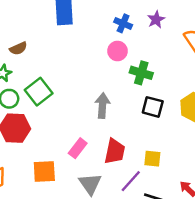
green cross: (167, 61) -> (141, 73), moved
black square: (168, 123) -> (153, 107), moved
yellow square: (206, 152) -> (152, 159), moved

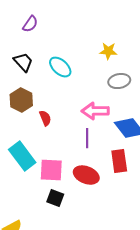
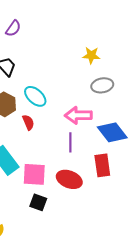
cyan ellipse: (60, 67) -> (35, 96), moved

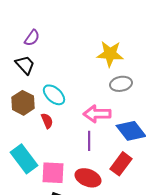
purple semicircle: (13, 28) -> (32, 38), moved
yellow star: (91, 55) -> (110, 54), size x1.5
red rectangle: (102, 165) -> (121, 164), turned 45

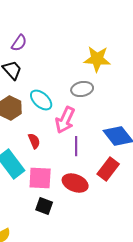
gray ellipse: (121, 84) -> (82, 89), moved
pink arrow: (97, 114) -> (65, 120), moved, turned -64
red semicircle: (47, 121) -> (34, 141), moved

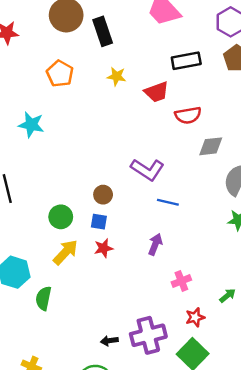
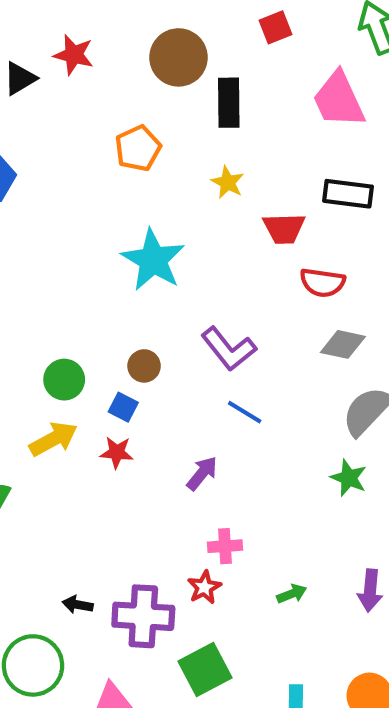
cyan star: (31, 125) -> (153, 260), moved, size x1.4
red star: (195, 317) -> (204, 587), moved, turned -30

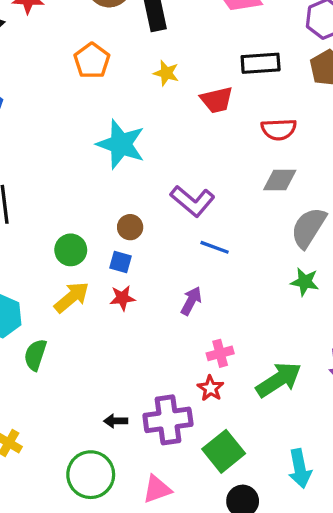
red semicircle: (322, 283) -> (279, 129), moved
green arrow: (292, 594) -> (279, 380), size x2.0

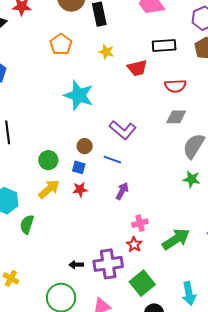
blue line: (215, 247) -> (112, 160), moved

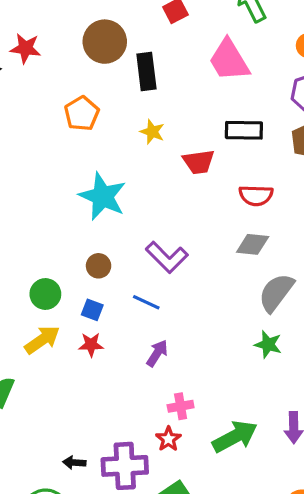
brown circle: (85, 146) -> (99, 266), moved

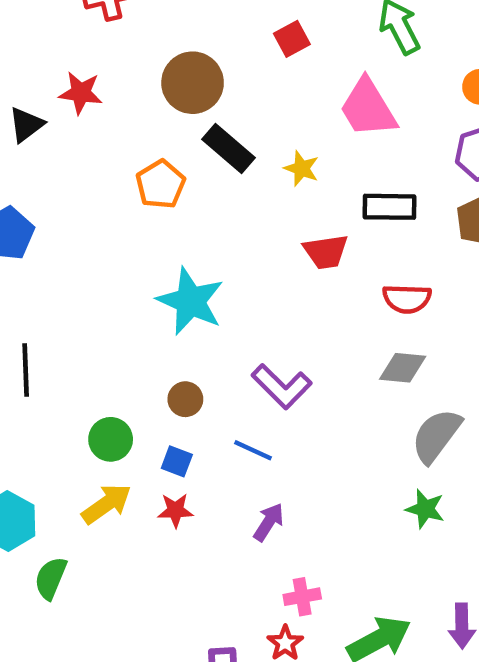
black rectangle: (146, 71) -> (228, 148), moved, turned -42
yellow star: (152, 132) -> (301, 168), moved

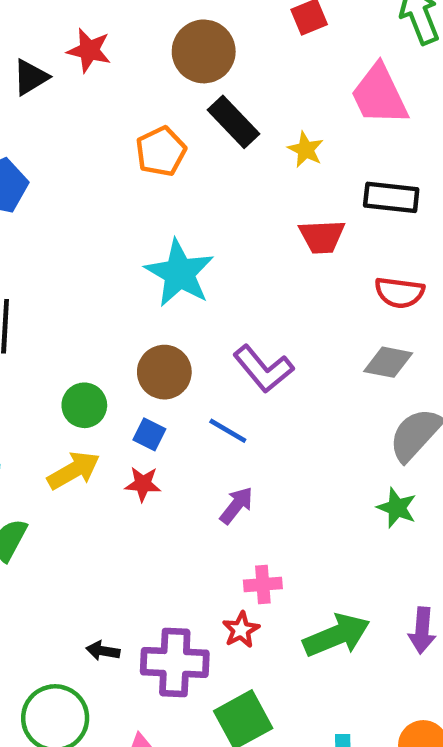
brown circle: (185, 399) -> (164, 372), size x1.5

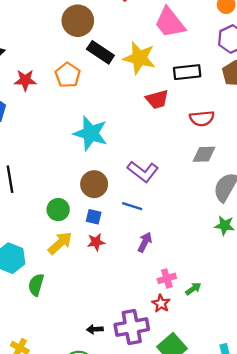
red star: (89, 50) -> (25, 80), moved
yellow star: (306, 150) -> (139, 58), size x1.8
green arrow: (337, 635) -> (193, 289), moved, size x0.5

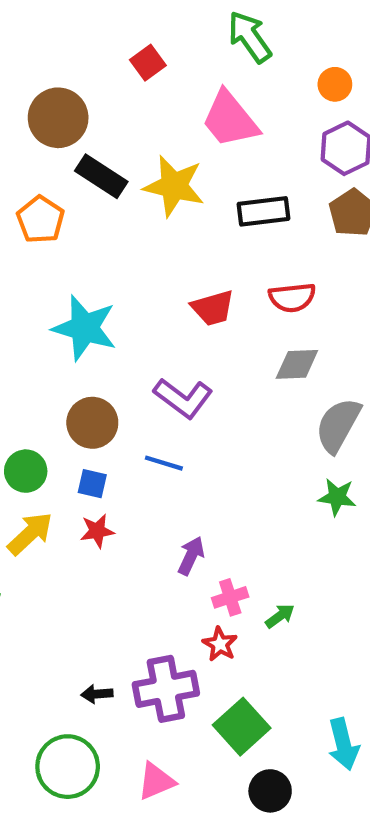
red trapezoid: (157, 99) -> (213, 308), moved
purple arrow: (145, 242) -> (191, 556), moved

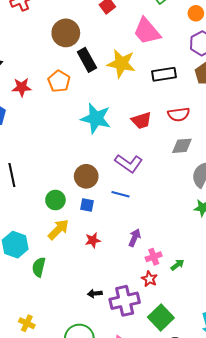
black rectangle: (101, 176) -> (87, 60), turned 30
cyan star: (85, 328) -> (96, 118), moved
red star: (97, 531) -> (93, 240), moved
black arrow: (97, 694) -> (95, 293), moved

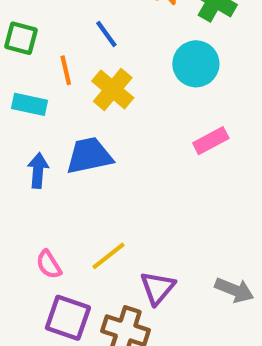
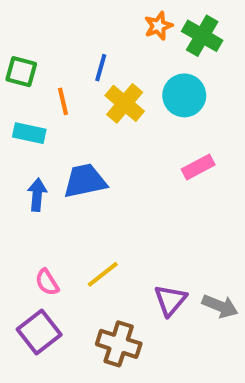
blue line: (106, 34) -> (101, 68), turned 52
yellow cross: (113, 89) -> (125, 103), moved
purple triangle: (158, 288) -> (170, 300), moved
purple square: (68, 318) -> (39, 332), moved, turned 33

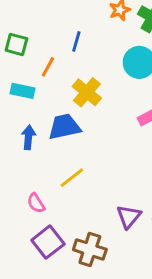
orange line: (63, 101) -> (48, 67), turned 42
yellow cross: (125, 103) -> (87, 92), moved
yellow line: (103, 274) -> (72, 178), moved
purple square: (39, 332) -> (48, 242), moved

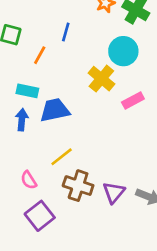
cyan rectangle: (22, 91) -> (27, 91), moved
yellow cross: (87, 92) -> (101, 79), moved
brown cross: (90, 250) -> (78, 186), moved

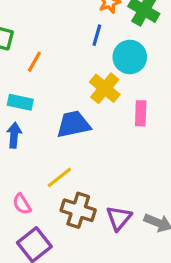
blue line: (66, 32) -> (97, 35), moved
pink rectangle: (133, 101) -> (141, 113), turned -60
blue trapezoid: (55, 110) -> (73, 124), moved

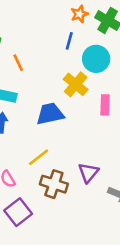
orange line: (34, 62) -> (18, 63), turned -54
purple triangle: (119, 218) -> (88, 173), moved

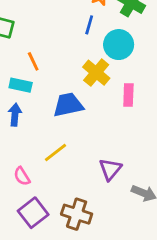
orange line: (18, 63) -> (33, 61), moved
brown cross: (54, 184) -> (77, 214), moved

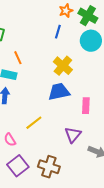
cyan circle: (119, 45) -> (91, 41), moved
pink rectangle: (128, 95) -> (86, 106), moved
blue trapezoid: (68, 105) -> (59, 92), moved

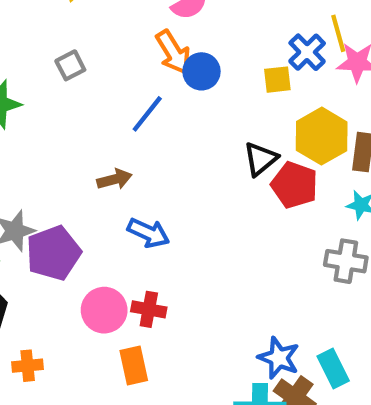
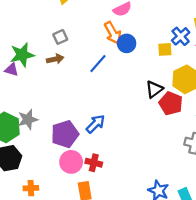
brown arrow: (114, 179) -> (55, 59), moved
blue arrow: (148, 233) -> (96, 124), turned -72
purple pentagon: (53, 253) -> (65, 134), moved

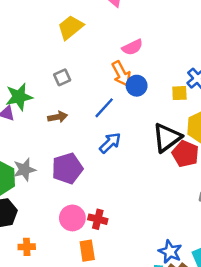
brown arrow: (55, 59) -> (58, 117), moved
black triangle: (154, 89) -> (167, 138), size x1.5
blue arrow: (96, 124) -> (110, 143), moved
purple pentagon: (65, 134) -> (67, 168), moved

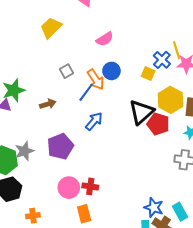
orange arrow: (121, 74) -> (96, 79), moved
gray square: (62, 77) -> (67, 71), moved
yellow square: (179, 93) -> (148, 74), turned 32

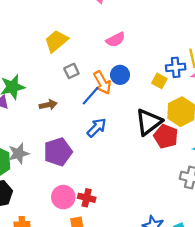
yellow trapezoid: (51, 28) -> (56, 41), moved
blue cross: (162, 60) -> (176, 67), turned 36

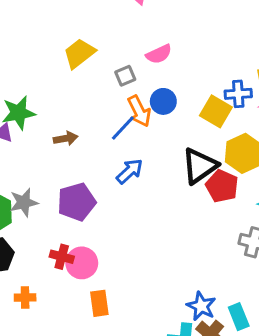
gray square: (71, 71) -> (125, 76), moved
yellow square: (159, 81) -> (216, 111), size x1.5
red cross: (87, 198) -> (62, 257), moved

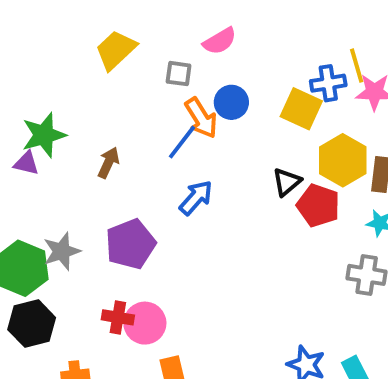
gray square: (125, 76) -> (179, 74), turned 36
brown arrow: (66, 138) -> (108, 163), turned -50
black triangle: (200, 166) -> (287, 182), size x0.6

------------------------------------

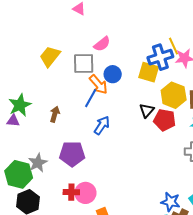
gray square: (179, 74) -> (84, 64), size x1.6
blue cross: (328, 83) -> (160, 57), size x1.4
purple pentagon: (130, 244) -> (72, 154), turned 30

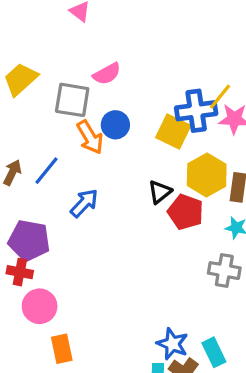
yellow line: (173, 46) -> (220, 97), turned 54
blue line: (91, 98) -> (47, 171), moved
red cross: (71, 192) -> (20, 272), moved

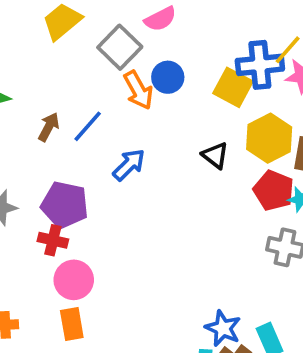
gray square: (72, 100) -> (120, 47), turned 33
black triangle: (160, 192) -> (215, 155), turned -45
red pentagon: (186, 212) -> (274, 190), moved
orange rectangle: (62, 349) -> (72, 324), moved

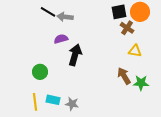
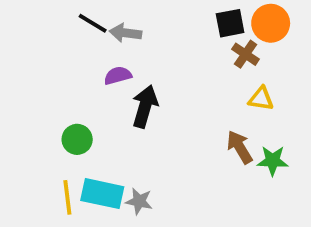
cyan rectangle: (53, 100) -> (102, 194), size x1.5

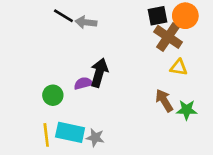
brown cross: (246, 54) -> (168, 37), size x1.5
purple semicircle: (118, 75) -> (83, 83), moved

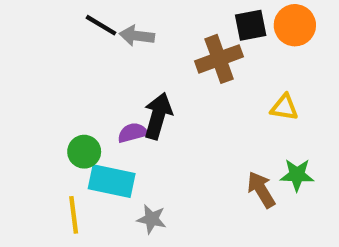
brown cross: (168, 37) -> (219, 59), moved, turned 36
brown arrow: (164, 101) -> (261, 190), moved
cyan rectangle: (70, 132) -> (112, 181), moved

------------------------------------

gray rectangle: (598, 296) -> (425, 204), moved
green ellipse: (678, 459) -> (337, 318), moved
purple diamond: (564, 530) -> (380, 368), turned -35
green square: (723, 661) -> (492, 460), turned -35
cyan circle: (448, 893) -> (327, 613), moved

------------------------------------

WORK INSTRUCTIONS —
The listing above holds a line with "gray rectangle: (598, 296)" and a line with "cyan circle: (448, 893) -> (327, 613), moved". Print the stretch from the first through the second, exactly and alone.

SOLUTION TO THIS TASK —
gray rectangle: (598, 296) -> (425, 204), moved
green ellipse: (678, 459) -> (337, 318), moved
purple diamond: (564, 530) -> (380, 368), turned -35
green square: (723, 661) -> (492, 460), turned -35
cyan circle: (448, 893) -> (327, 613), moved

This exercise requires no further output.